◆ Aim of the task ◆
Print, exactly as they appear, only the lines from the line that contains "Coastal: [169,382,212,416] ->" through the end of the listing.

◆ Data for analysis ◆
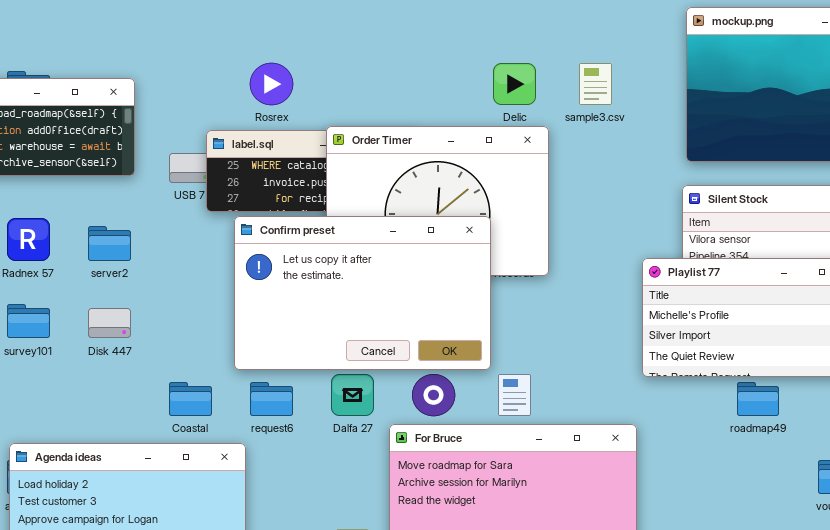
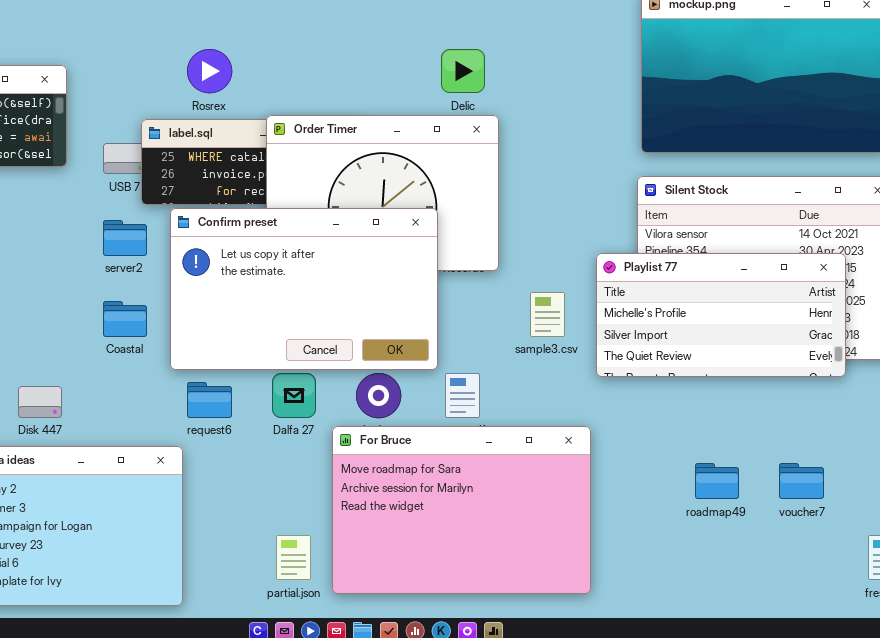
sample3.csv: [579,63,612,105] -> [530,292,565,337], moved
server2: [88,226,131,261] -> [103,220,147,256], moved
Disk 447: [88,308,131,338] -> [18,386,62,418], moved
Coastal: [169,382,212,416] -> [103,301,147,337], moved
roadmap49: [737,382,779,416] -> [695,463,739,499], moved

◆ Task response ◆
Coastal: [169,382,212,416] -> [103,301,147,337], moved
roadmap49: [737,382,779,416] -> [695,463,739,499], moved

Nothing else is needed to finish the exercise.